Source material>
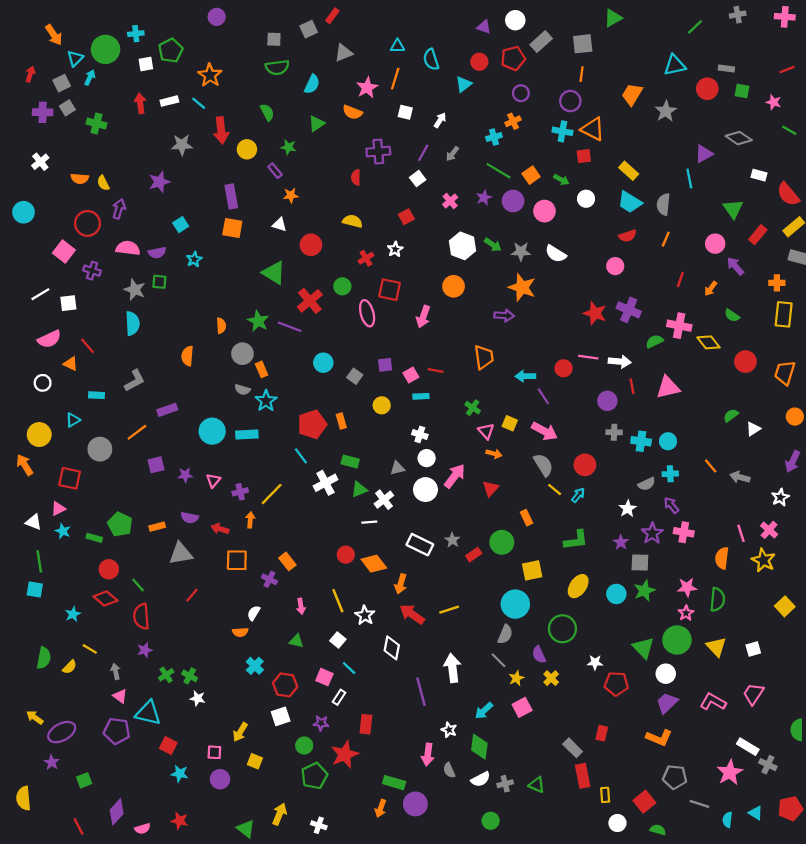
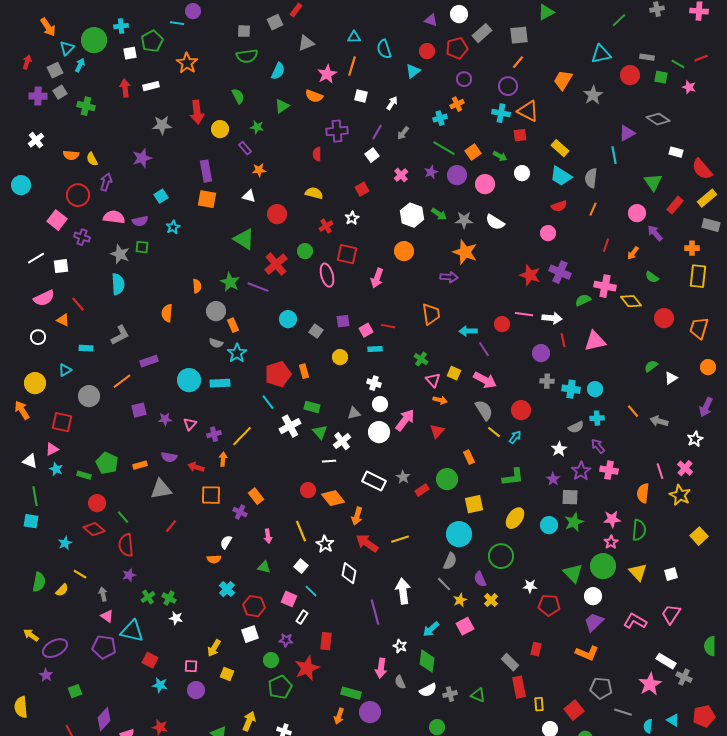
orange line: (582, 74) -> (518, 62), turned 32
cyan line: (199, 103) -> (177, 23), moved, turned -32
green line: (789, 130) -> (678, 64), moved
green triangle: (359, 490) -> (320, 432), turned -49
...
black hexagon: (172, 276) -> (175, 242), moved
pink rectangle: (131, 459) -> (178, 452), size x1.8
* * *
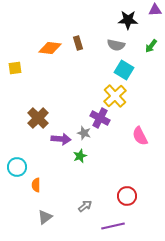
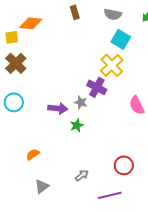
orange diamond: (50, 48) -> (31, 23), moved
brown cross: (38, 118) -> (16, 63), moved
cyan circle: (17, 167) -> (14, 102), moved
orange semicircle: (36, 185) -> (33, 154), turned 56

Work task> Copy out only the lines of the records above from the one with "orange diamond: (50, 48) -> (31, 23), moved" through the one with "orange semicircle: (36, 185)", exactly as they stand, both included.

Result for this exercise>
orange diamond: (50, 48) -> (31, 23), moved
brown cross: (38, 118) -> (16, 63), moved
cyan circle: (17, 167) -> (14, 102), moved
orange semicircle: (36, 185) -> (33, 154), turned 56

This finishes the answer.